▶ What the exercise asks
Write out every record below exactly as it stands, leaving the pictures out.

Dataset records:
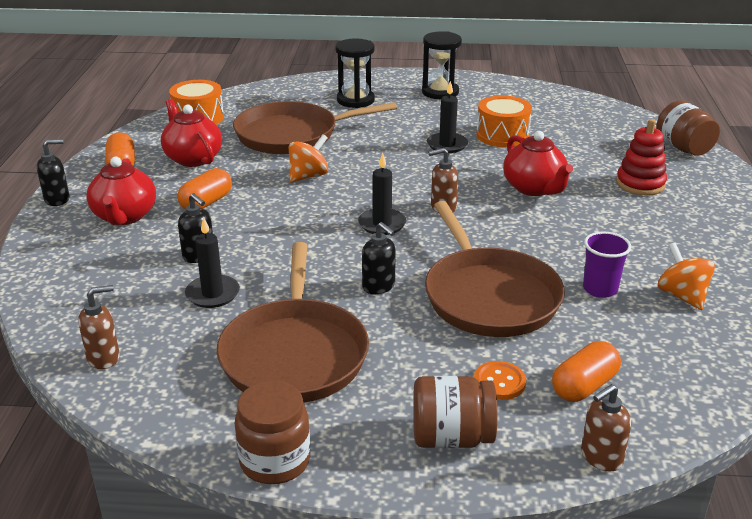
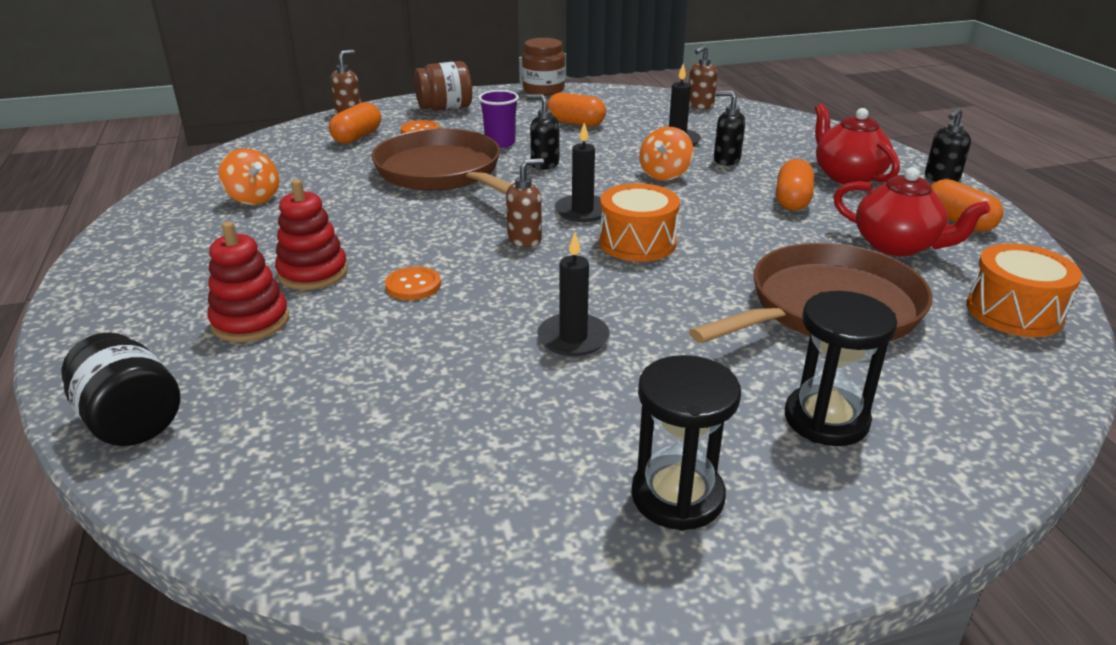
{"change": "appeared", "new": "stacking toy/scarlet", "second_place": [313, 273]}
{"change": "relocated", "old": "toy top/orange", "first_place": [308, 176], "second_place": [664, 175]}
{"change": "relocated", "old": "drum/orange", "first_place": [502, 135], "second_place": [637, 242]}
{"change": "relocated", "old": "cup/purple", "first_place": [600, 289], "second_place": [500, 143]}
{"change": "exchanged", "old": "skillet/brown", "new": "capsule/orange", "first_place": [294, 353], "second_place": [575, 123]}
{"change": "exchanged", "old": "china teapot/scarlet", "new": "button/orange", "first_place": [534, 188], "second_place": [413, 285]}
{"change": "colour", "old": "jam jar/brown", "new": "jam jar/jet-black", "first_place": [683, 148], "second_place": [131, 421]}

▶ Solution to the exercise
{"change": "appeared", "new": "stacking toy/scarlet", "second_place": [313, 273]}
{"change": "relocated", "old": "toy top/orange", "first_place": [308, 176], "second_place": [664, 175]}
{"change": "relocated", "old": "drum/orange", "first_place": [502, 135], "second_place": [637, 242]}
{"change": "relocated", "old": "cup/purple", "first_place": [600, 289], "second_place": [500, 143]}
{"change": "exchanged", "old": "skillet/brown", "new": "capsule/orange", "first_place": [294, 353], "second_place": [575, 123]}
{"change": "exchanged", "old": "china teapot/scarlet", "new": "button/orange", "first_place": [534, 188], "second_place": [413, 285]}
{"change": "colour", "old": "jam jar/brown", "new": "jam jar/jet-black", "first_place": [683, 148], "second_place": [131, 421]}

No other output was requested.